Your instructions -
Your task is to copy every line of the entries that contains "left".

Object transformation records

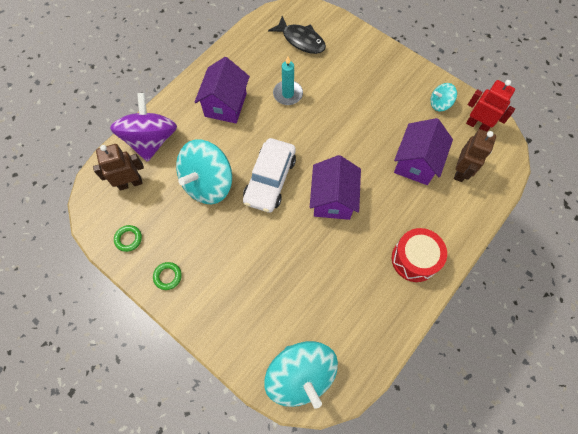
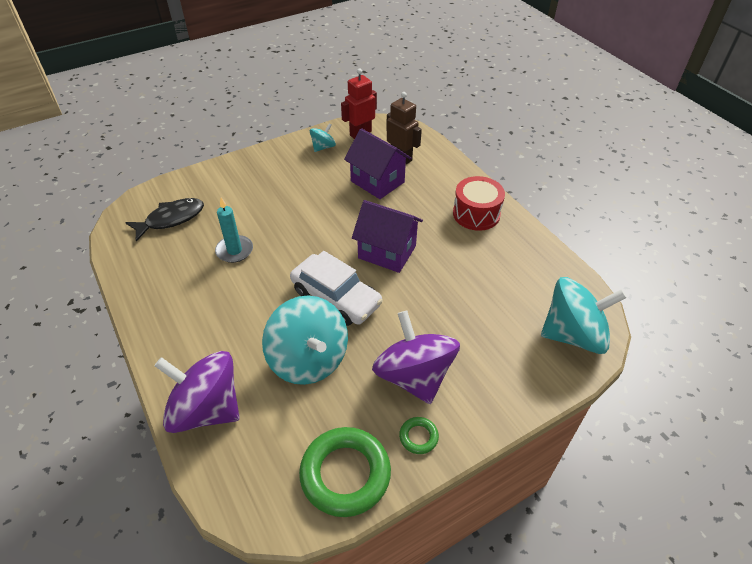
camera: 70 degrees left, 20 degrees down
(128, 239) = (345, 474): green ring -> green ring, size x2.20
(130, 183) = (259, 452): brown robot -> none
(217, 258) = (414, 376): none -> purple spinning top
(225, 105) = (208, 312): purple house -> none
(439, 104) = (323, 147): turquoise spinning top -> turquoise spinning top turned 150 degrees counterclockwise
--
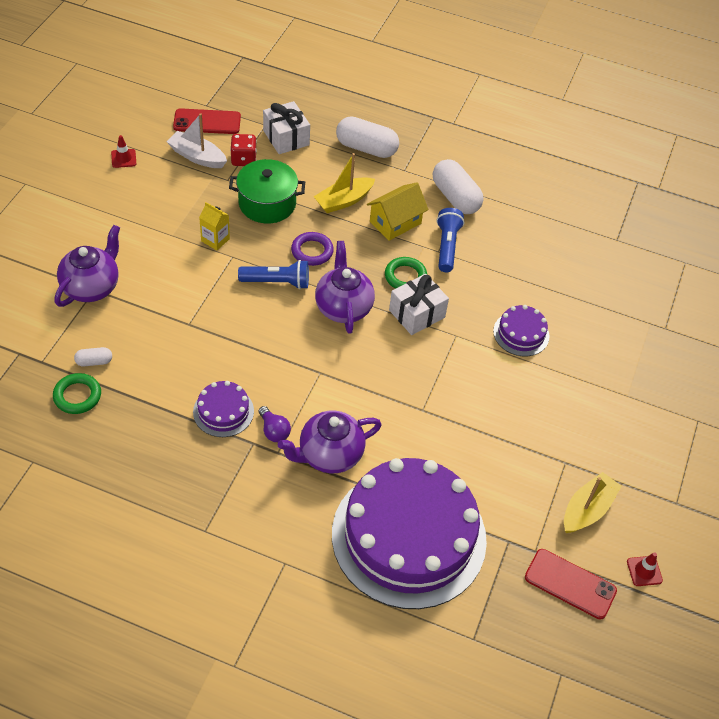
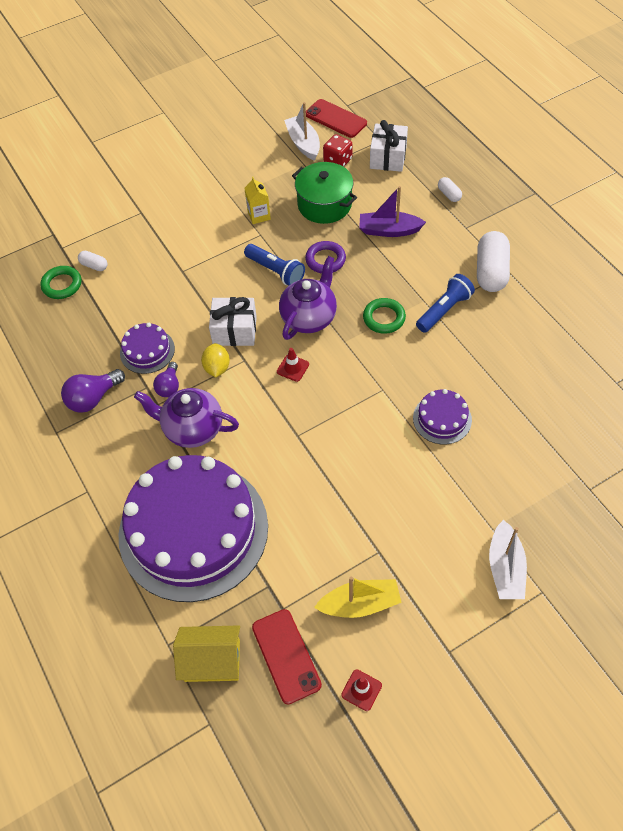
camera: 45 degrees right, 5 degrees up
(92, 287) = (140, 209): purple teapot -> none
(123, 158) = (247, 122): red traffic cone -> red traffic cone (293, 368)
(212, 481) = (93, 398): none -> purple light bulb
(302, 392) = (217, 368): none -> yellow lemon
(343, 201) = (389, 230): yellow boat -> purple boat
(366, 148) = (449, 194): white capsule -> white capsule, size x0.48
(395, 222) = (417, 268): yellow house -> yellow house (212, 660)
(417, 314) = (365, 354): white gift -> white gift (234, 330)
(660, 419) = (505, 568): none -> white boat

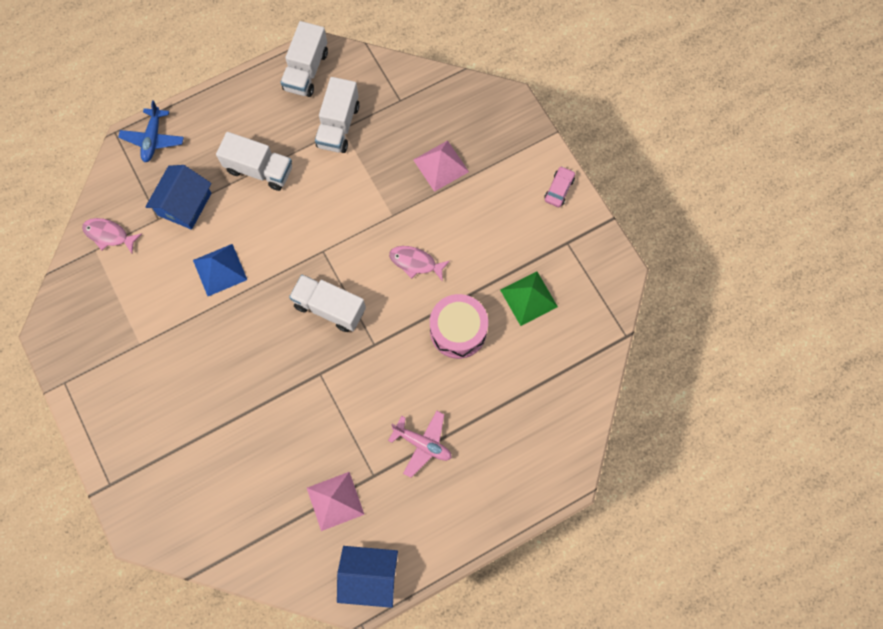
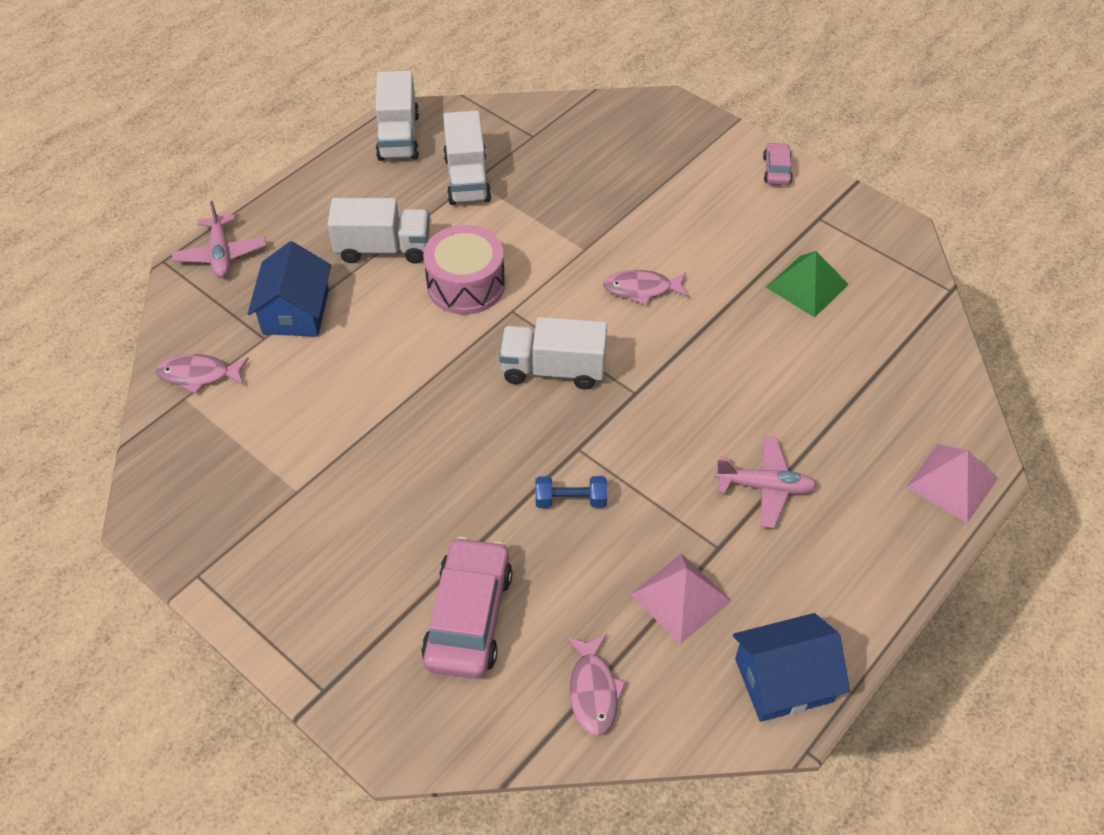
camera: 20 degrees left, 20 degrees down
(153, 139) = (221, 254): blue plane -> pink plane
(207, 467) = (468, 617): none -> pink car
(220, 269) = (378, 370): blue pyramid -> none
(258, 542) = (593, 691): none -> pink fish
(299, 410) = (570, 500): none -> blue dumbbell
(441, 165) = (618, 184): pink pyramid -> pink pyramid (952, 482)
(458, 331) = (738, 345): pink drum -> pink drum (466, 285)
* * *
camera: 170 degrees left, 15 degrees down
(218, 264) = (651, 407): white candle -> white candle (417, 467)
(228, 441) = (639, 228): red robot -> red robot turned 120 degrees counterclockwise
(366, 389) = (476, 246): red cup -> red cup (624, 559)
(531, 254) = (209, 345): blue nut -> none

Task response -
camera: 70 degrees left, 20 degrees down
camera: 20 degrees left, 20 degrees down
camera: 170 degrees left, 15 degrees down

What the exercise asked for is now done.